Problem to work on: Since the records include pictures, leave those out while you reproduce exactly and only the lines from the one containing "R102: none -> 15k (+12V, SIG41)" through the one containing "R105: none -> 240k (SIG17, SIG29)", inclusive.

Provided records:
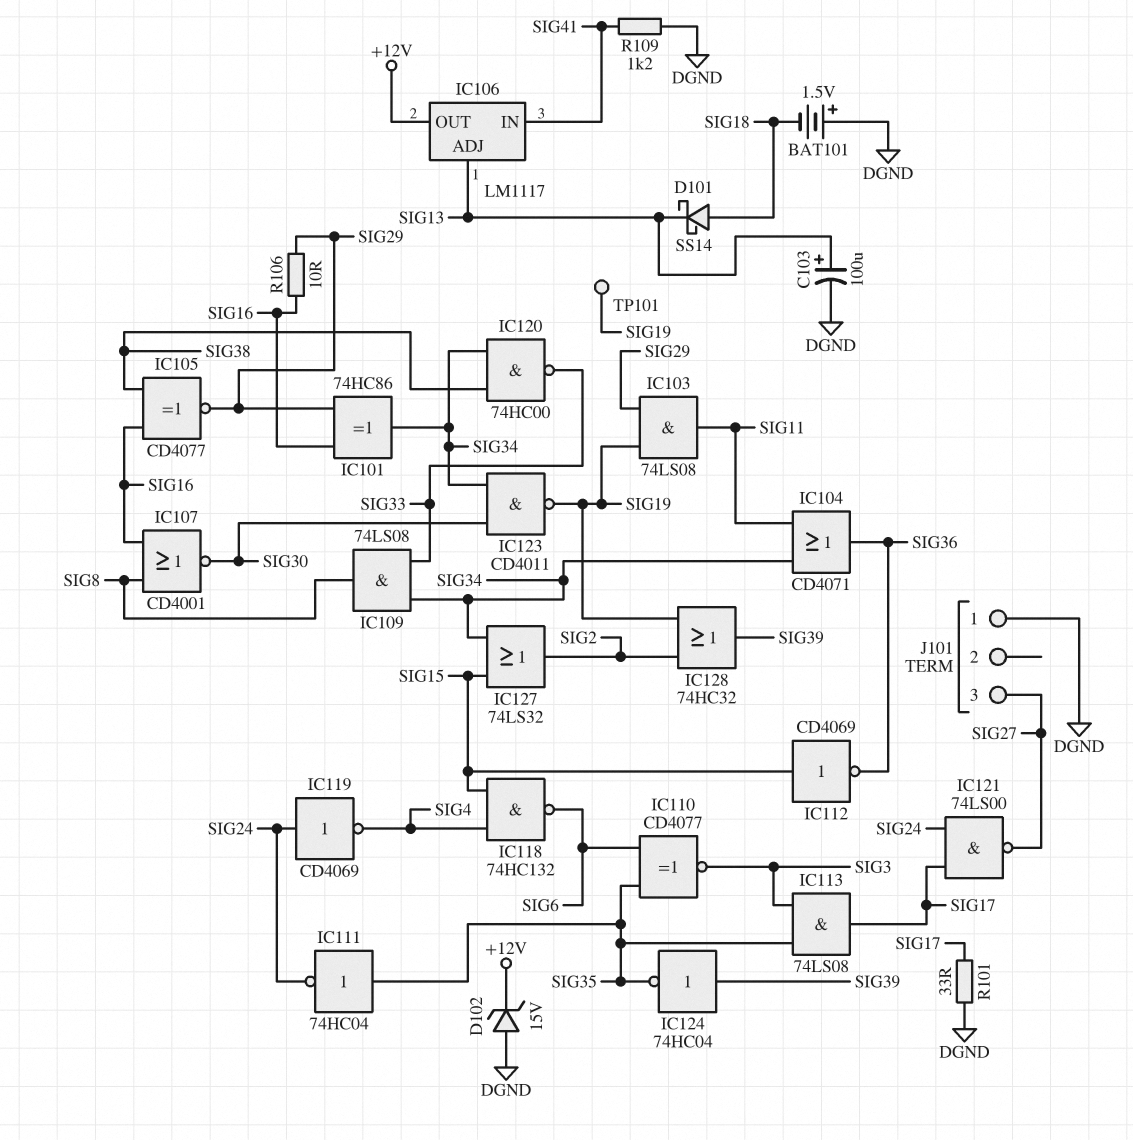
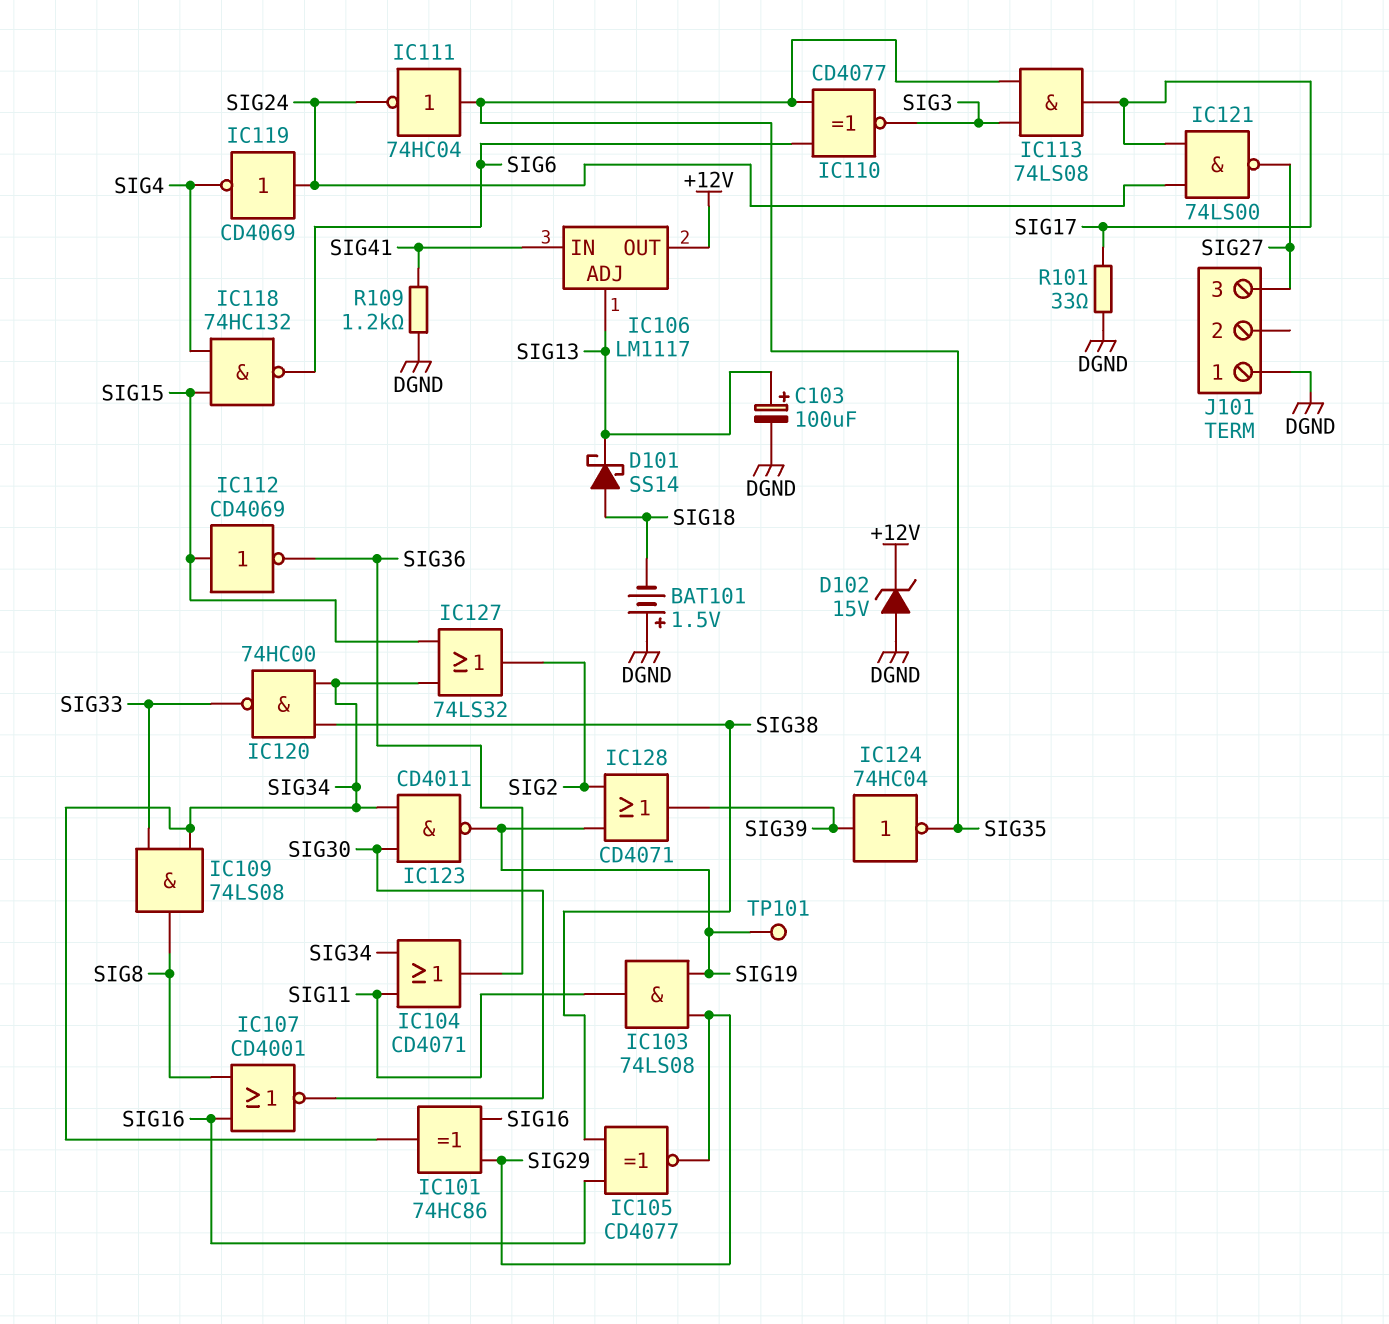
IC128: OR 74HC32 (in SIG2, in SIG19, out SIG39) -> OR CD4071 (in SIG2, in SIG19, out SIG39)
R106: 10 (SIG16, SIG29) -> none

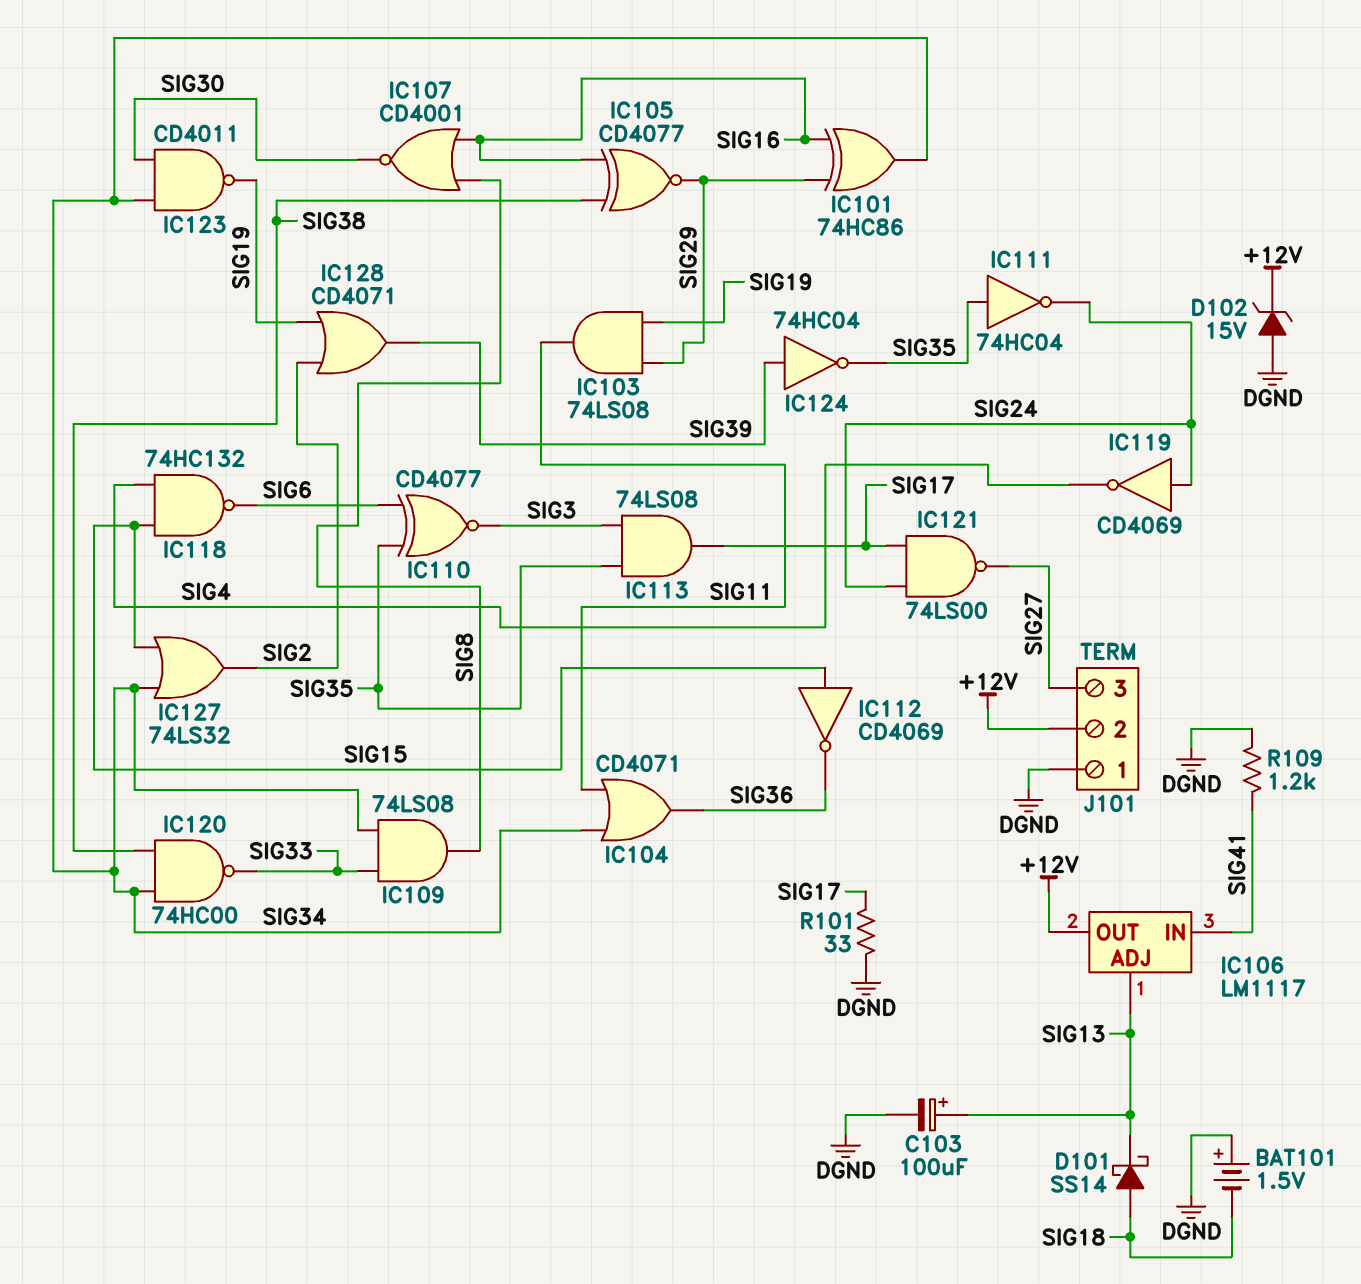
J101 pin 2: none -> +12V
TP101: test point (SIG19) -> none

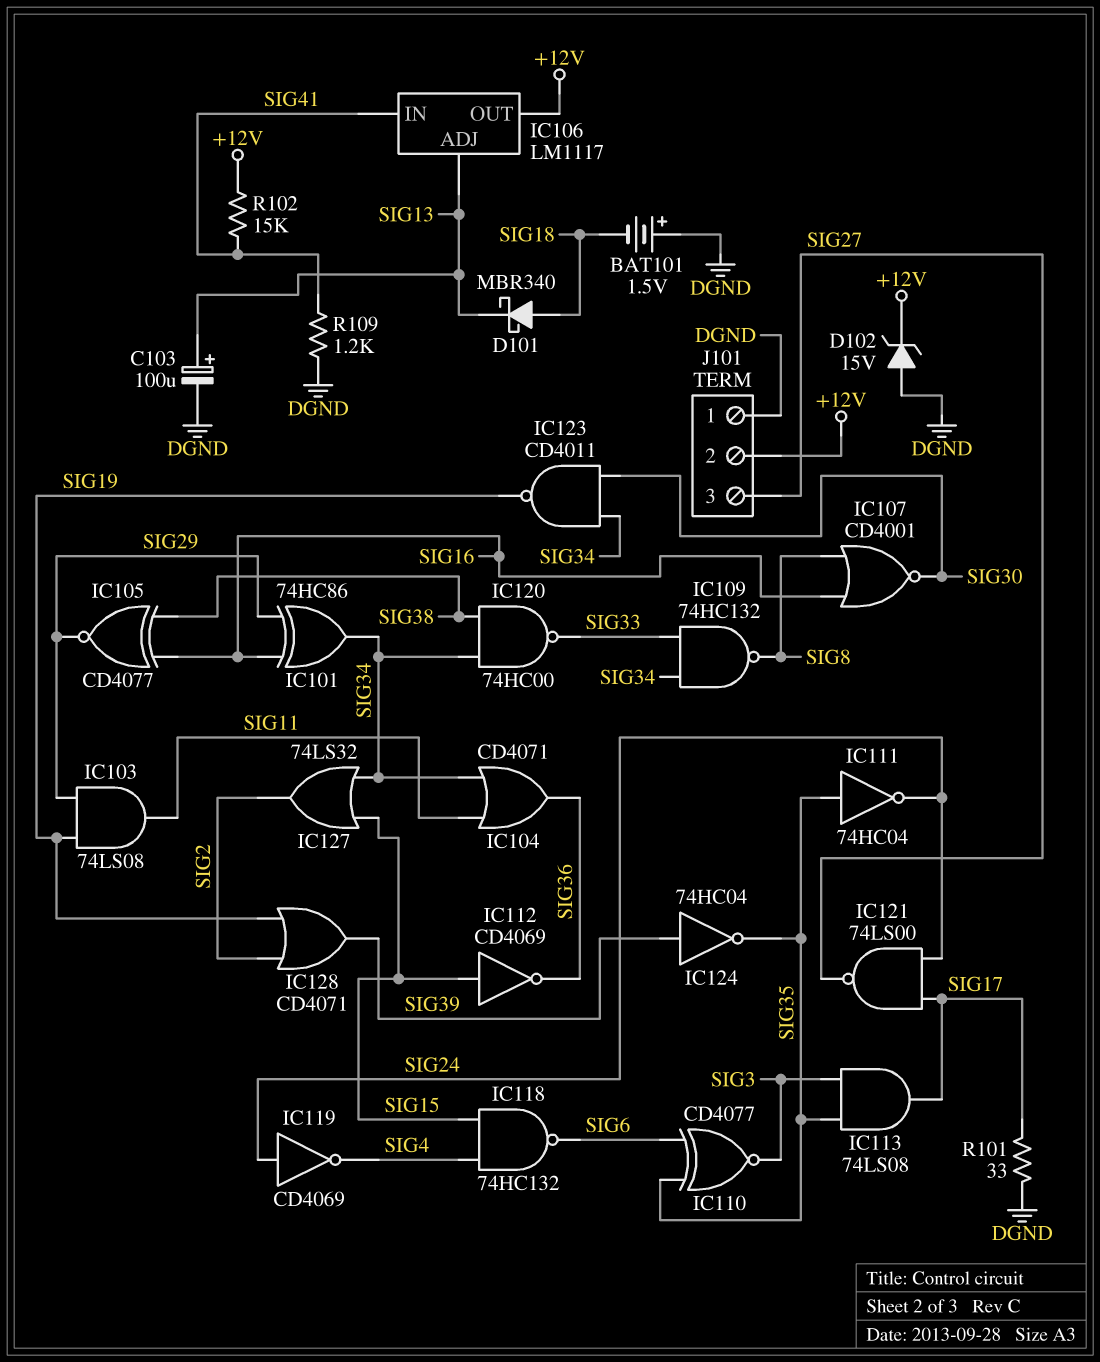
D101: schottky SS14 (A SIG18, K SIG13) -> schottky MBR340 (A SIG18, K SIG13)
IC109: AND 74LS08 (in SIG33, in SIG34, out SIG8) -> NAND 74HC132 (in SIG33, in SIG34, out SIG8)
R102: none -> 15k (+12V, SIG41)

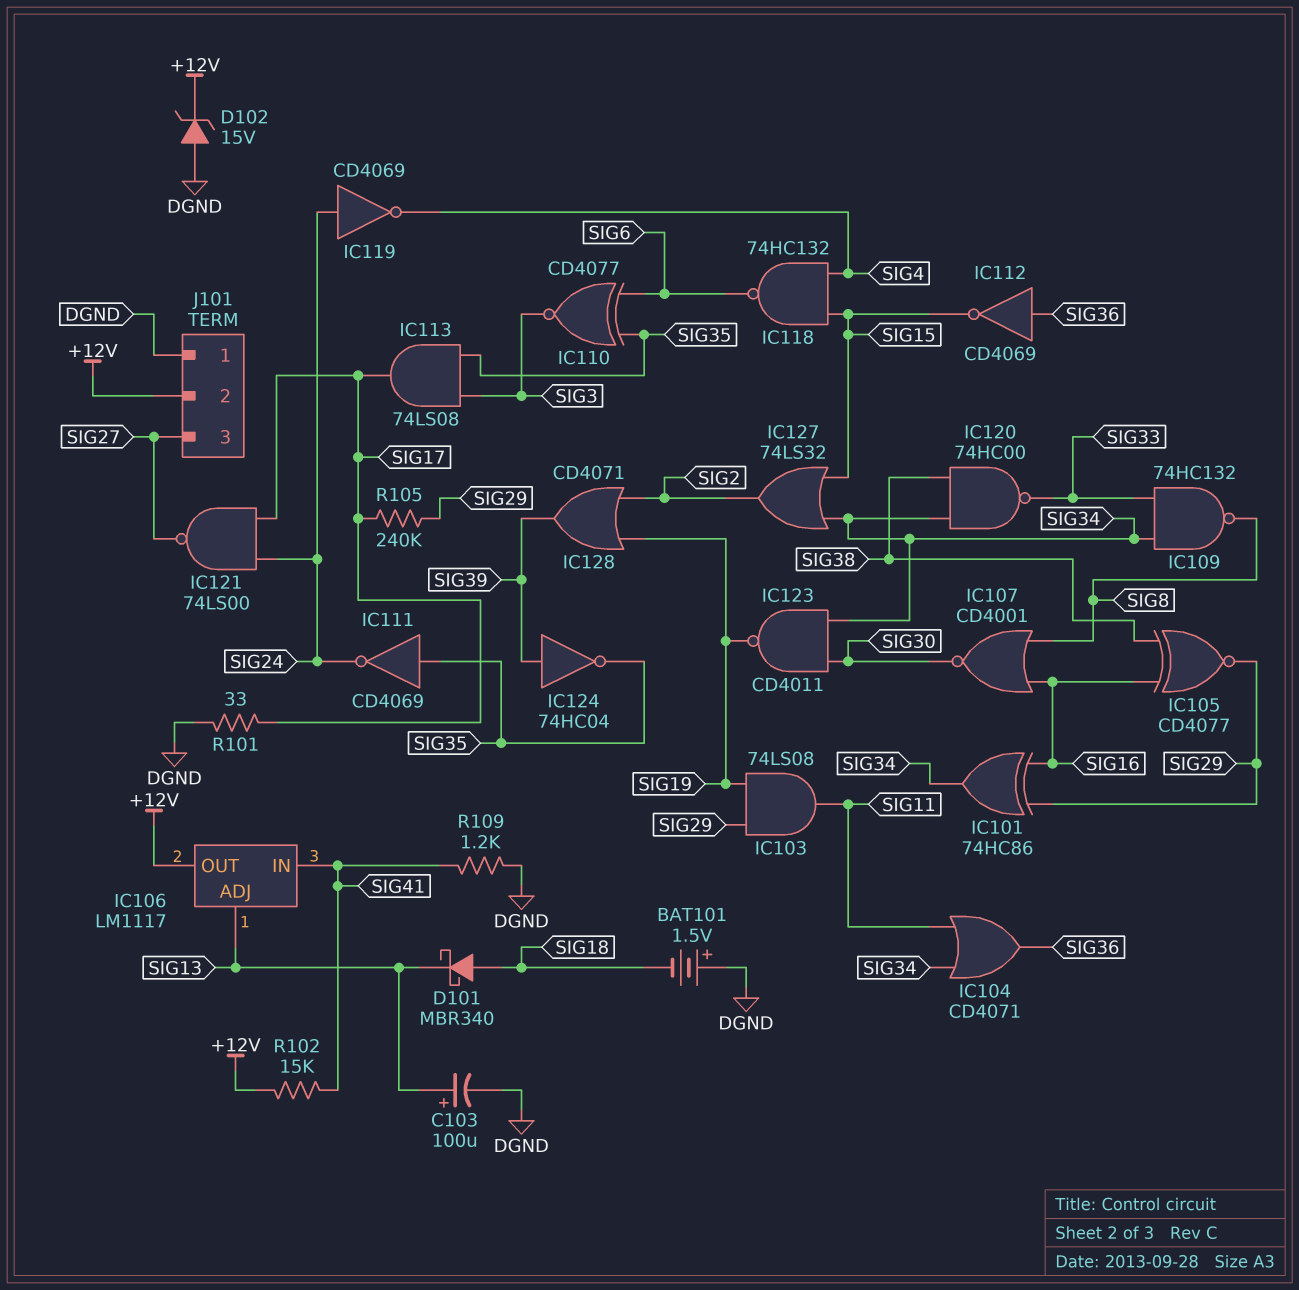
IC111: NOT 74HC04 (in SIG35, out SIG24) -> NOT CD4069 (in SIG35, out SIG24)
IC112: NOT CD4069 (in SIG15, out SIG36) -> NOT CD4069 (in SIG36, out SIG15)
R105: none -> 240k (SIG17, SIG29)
---
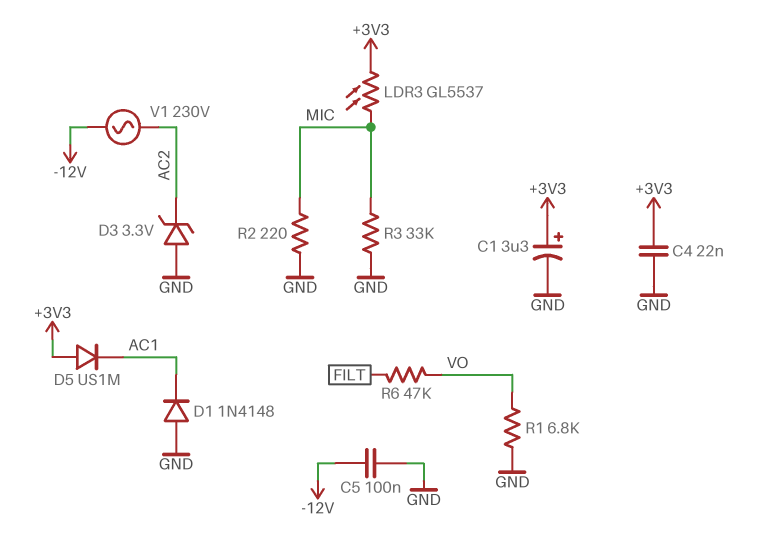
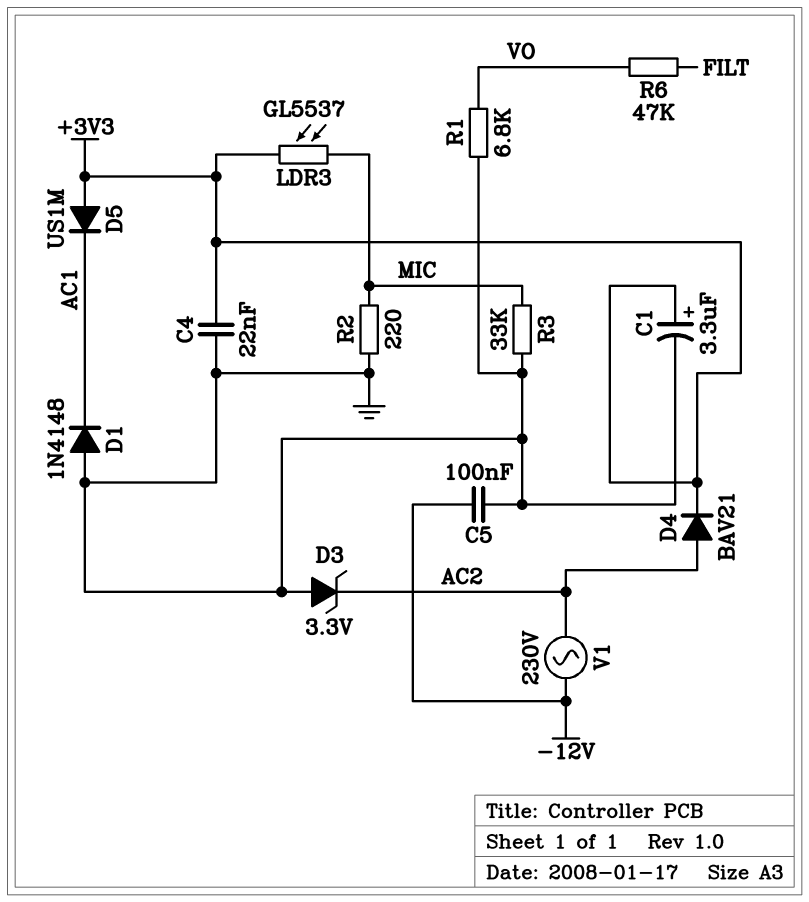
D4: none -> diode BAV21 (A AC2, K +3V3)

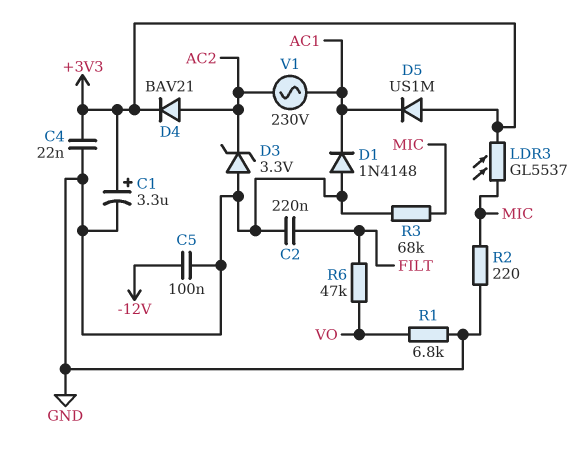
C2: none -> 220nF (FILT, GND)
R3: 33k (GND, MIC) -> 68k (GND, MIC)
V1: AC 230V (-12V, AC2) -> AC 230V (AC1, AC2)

Solution to the exercise:
R102: none -> 15k (+12V, SIG41)

IC111: NOT 74HC04 (in SIG35, out SIG24) -> NOT CD4069 (in SIG35, out SIG24)
IC112: NOT CD4069 (in SIG15, out SIG36) -> NOT CD4069 (in SIG36, out SIG15)
R105: none -> 240k (SIG17, SIG29)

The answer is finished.